§ **Instructions for the task**
Reproduce all of the data below without alteration; exclude every picture.

§ **Data**

_____

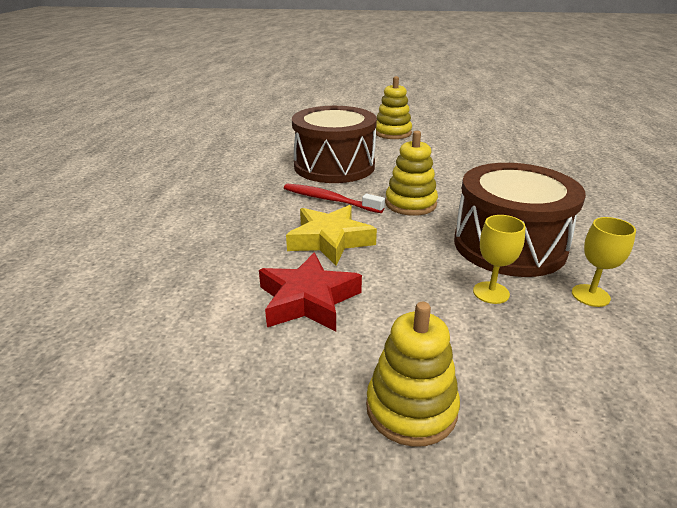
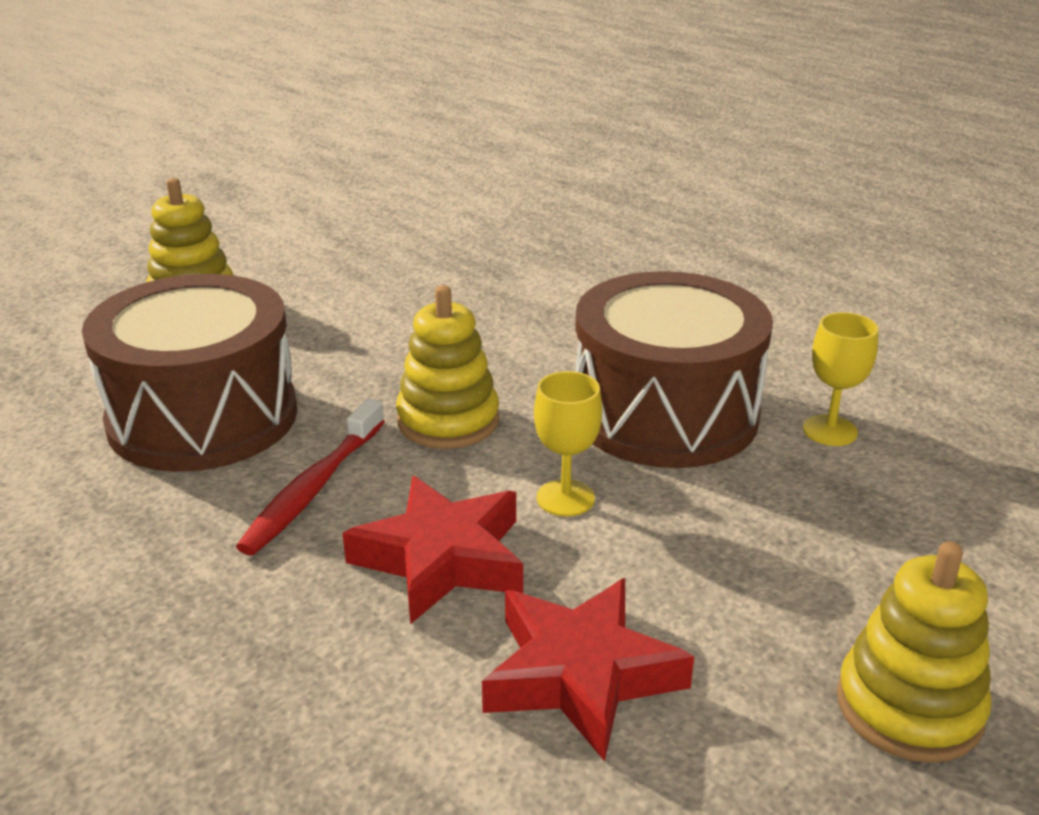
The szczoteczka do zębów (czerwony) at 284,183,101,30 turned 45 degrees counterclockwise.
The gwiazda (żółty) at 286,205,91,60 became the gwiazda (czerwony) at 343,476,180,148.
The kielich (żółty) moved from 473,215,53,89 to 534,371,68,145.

_____

§ **Solution to this task**
The szczoteczka do zębów (czerwony) at 284,183,101,30 turned 45 degrees counterclockwise.
The gwiazda (żółty) at 286,205,91,60 became the gwiazda (czerwony) at 343,476,180,148.
The kielich (żółty) moved from 473,215,53,89 to 534,371,68,145.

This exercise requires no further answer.